Please repeat, without alteration, the line containing "white plate [579,502,702,622]" and every line that follows it to the end of the entries below, and only those lines.

◆ **Scene difference descriptions**:
^^^^^^^^^^^^^^^^

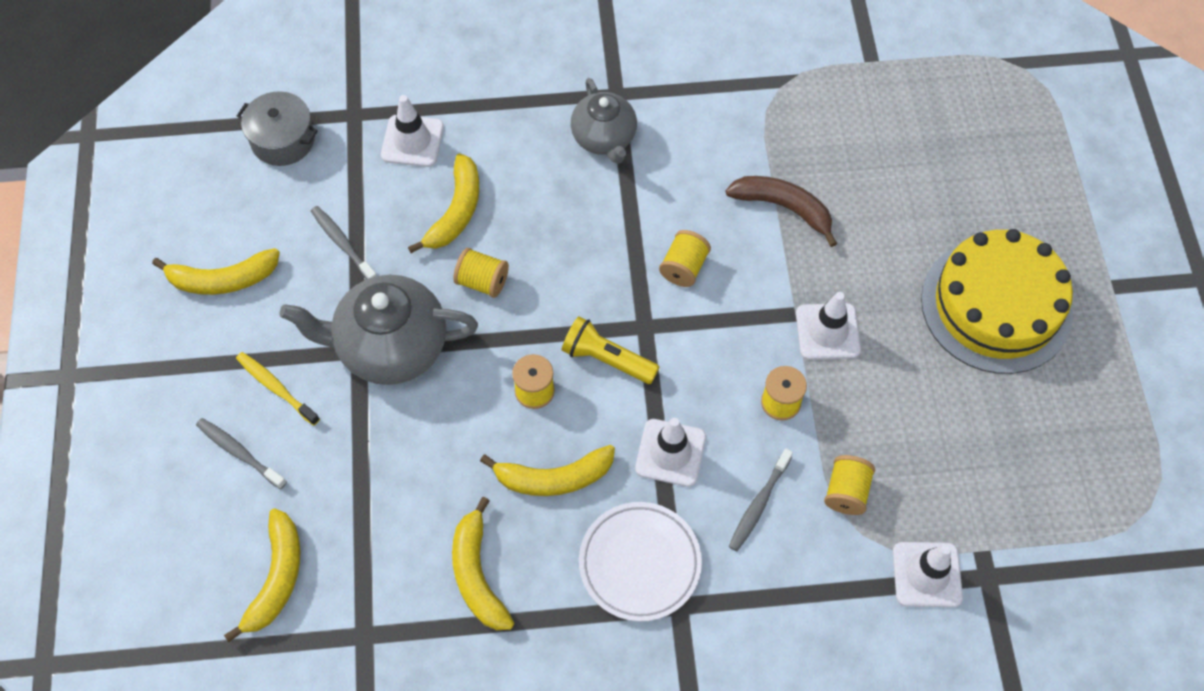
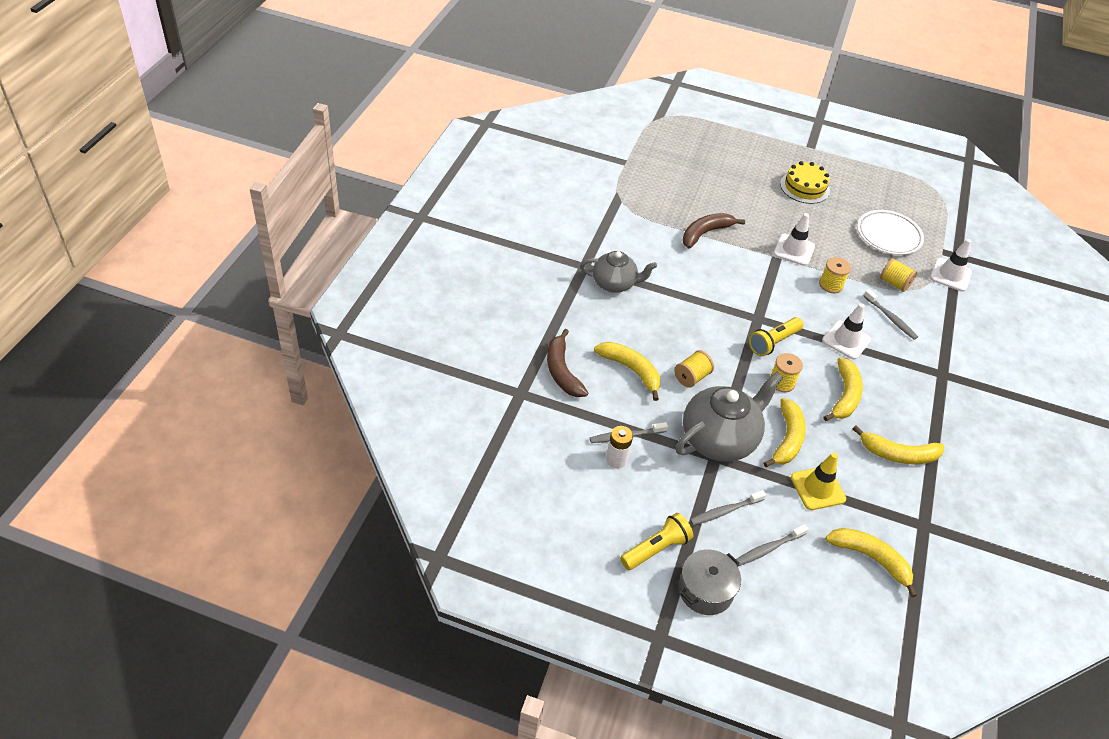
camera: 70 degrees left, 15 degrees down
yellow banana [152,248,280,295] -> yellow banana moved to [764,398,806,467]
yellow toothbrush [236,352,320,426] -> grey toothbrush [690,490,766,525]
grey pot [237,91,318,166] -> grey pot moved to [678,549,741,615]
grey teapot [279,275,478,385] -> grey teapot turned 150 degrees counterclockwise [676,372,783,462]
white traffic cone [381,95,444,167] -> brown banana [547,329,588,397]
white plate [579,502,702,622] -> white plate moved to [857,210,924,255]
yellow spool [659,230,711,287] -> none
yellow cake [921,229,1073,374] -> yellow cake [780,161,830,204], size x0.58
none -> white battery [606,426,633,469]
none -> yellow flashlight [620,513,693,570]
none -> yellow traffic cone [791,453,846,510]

^^^^^^^^^^^^^^^^

◆ **Response to the exercise**:
white plate [579,502,702,622] -> white plate moved to [857,210,924,255]
yellow spool [659,230,711,287] -> none
yellow cake [921,229,1073,374] -> yellow cake [780,161,830,204], size x0.58
none -> white battery [606,426,633,469]
none -> yellow flashlight [620,513,693,570]
none -> yellow traffic cone [791,453,846,510]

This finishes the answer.